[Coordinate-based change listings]
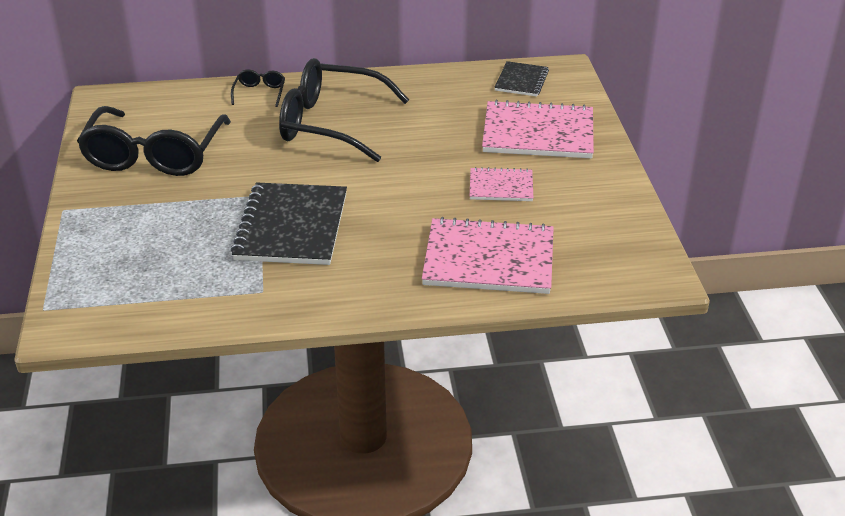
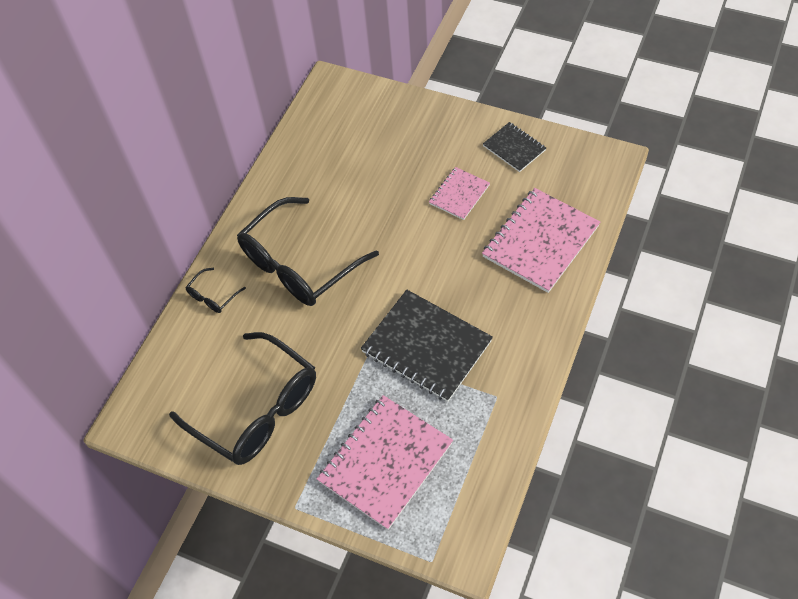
camera: 55 degrees left, 20 degrees up
(259, 93) = (213, 296): black glasses -> black glasses turned 90 degrees counterclockwise
(521, 81) = (328, 116): black notebook -> black notebook (514, 148)
(538, 133) = (406, 141): pink notebook -> pink notebook (385, 462)

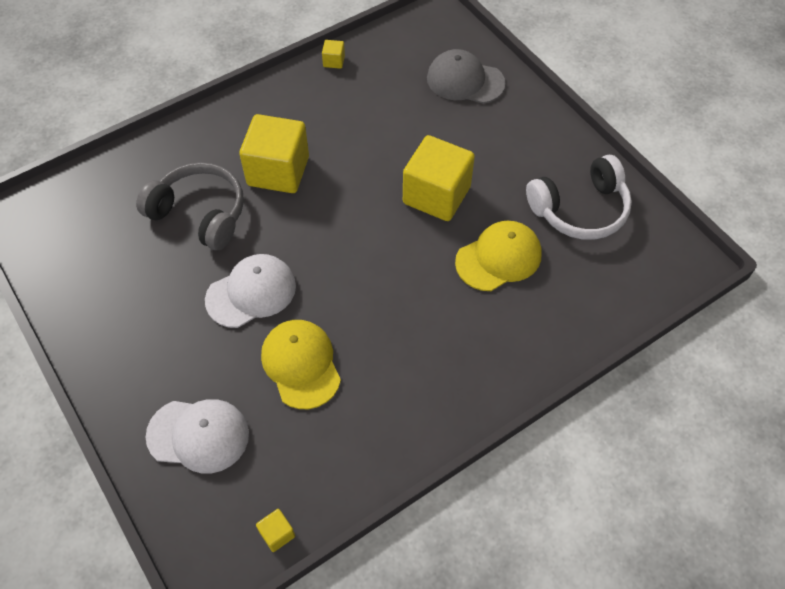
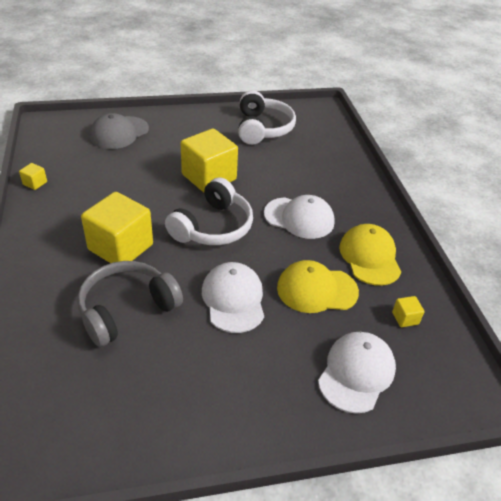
camera: 70 degrees left, 15 degrees down
(277, 534) = (457, 346): yellow cube -> yellow cube (405, 318)
(351, 233) = (213, 226): none -> white headphones
(415, 310) = (299, 218): none -> white cap
(498, 258) = (279, 170): yellow cap -> yellow cap (369, 257)

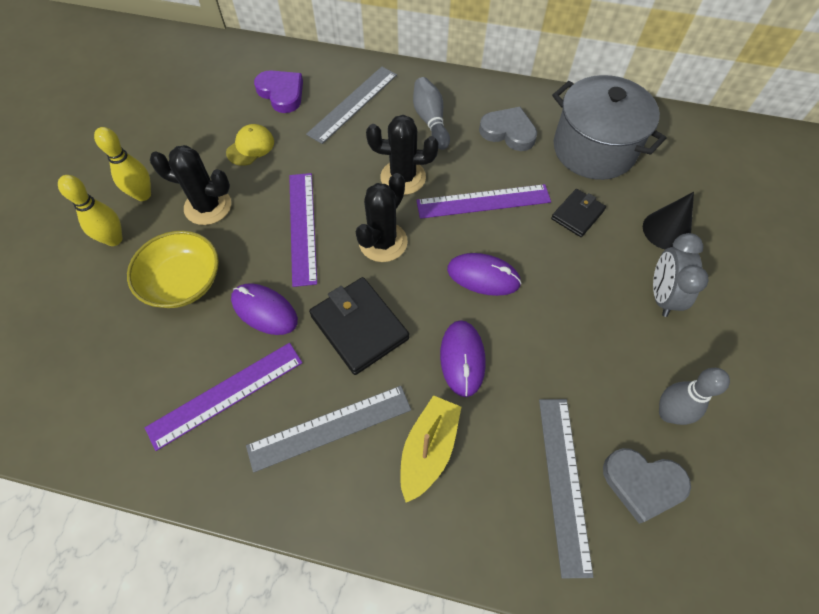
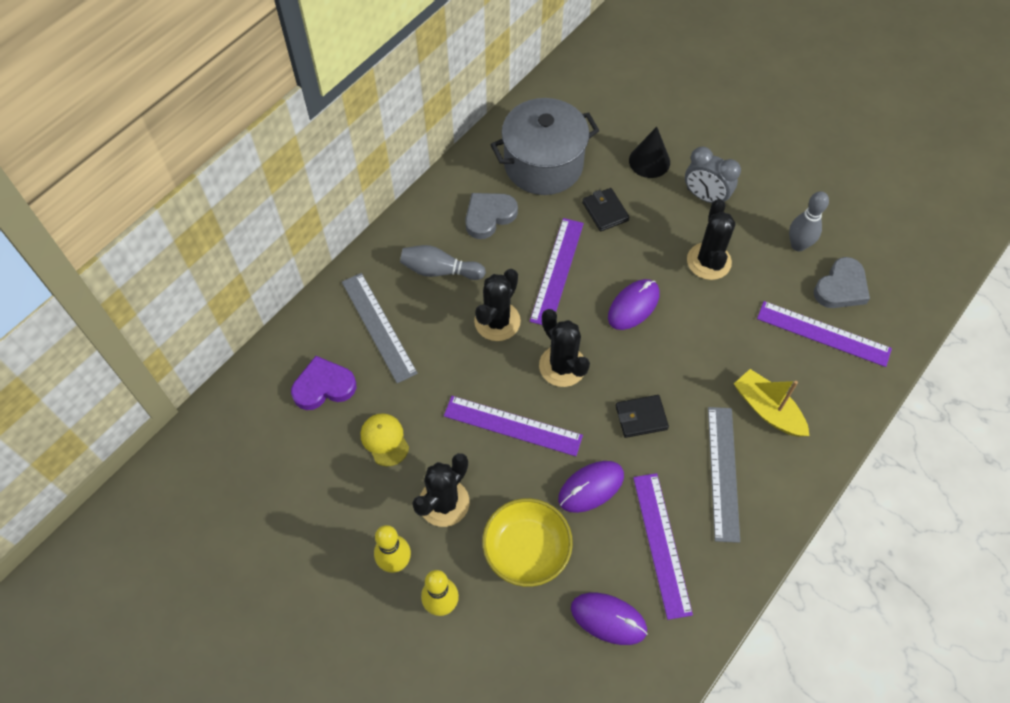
camera: 65 degrees left, 0 degrees up
(359, 327) = (641, 417): black wallet -> black wallet, size x0.61
(462, 359) = (702, 354): purple mouse -> purple mouse (608, 619)
(563, 482) = (823, 334): grey ruler -> purple ruler
(581, 326) = (708, 261): none -> black cactus

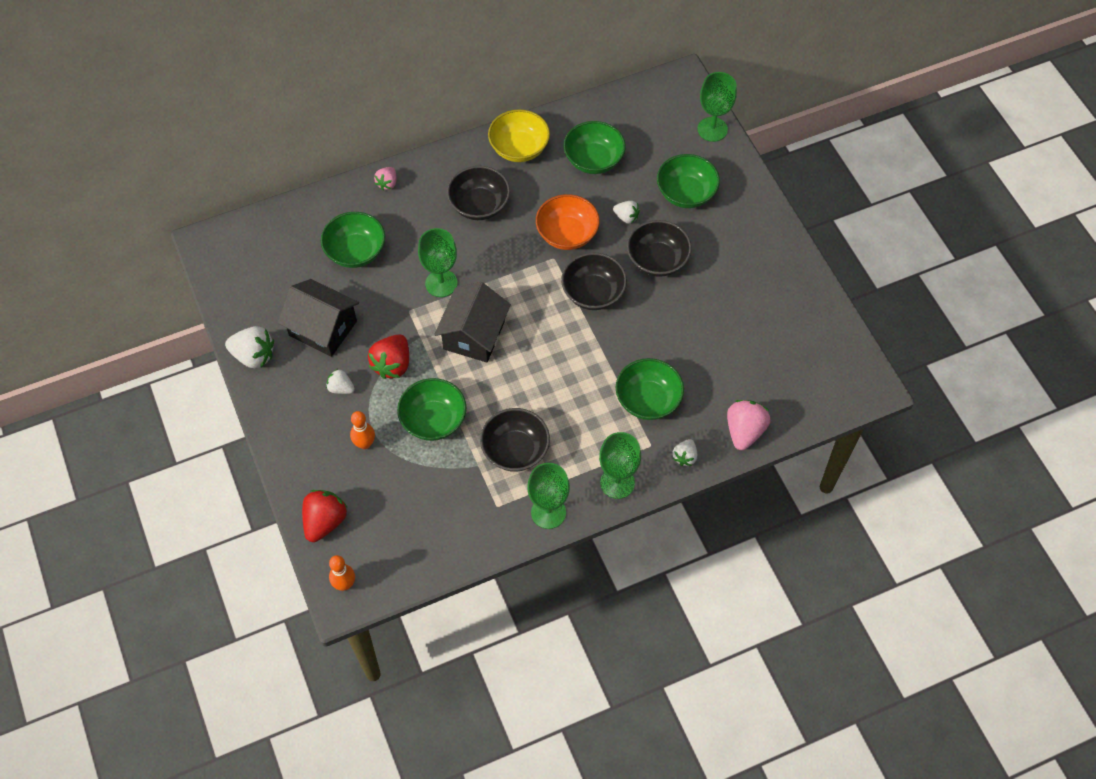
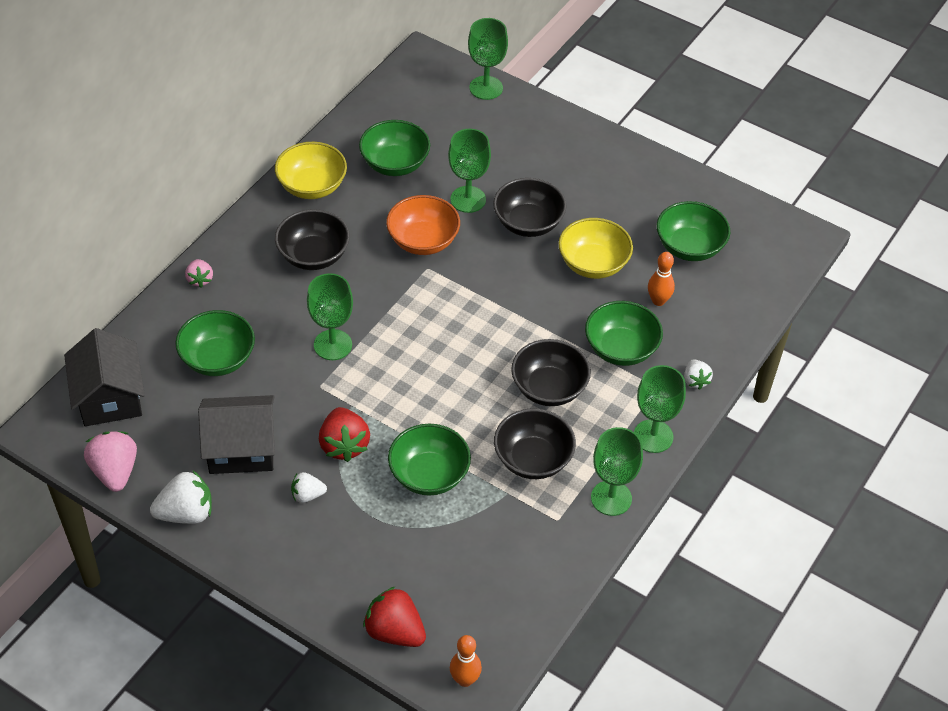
camera: 35 degrees left, 10 degrees down
(325, 521) = (395, 631): red strawberry -> red strawberry turned 45 degrees counterclockwise
(365, 444) = (376, 534): orange bowling pin -> orange bowling pin (658, 301)
(474, 335) = (405, 376): black house -> black house (109, 397)
(593, 293) = (491, 281): black bowl -> black bowl (549, 388)
(626, 217) = (468, 199): white strawberry -> green goblet
(681, 320) = (593, 264): none -> yellow bowl
(686, 193) = (507, 153): green bowl -> green bowl (689, 247)
(744, 431) = (729, 330): pink strawberry -> pink strawberry (115, 472)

What to work on - Copy the records above exactly, omitting every picture.

Reply to the exercise -
camera: 55 degrees left, 20 degrees up
(259, 93) = (213, 296): black glasses -> black glasses turned 90 degrees counterclockwise
(521, 81) = (328, 116): black notebook -> black notebook (514, 148)
(538, 133) = (406, 141): pink notebook -> pink notebook (385, 462)

camera: 70 degrees left, 15 degrees down
(277, 534) = (457, 346): yellow cube -> yellow cube (405, 318)
(351, 233) = (213, 226): none -> white headphones
(415, 310) = (299, 218): none -> white cap
(498, 258) = (279, 170): yellow cap -> yellow cap (369, 257)

camera: 65 degrees left, 0 degrees up
(359, 327) = (641, 417): black wallet -> black wallet, size x0.61
(462, 359) = (702, 354): purple mouse -> purple mouse (608, 619)
(563, 482) = (823, 334): grey ruler -> purple ruler
(581, 326) = (708, 261): none -> black cactus

camera: 35 degrees left, 10 degrees down
(325, 521) = (395, 631): red strawberry -> red strawberry turned 45 degrees counterclockwise
(365, 444) = (376, 534): orange bowling pin -> orange bowling pin (658, 301)
(474, 335) = (405, 376): black house -> black house (109, 397)
(593, 293) = (491, 281): black bowl -> black bowl (549, 388)
(626, 217) = (468, 199): white strawberry -> green goblet
(681, 320) = (593, 264): none -> yellow bowl
(686, 193) = (507, 153): green bowl -> green bowl (689, 247)
(744, 431) = (729, 330): pink strawberry -> pink strawberry (115, 472)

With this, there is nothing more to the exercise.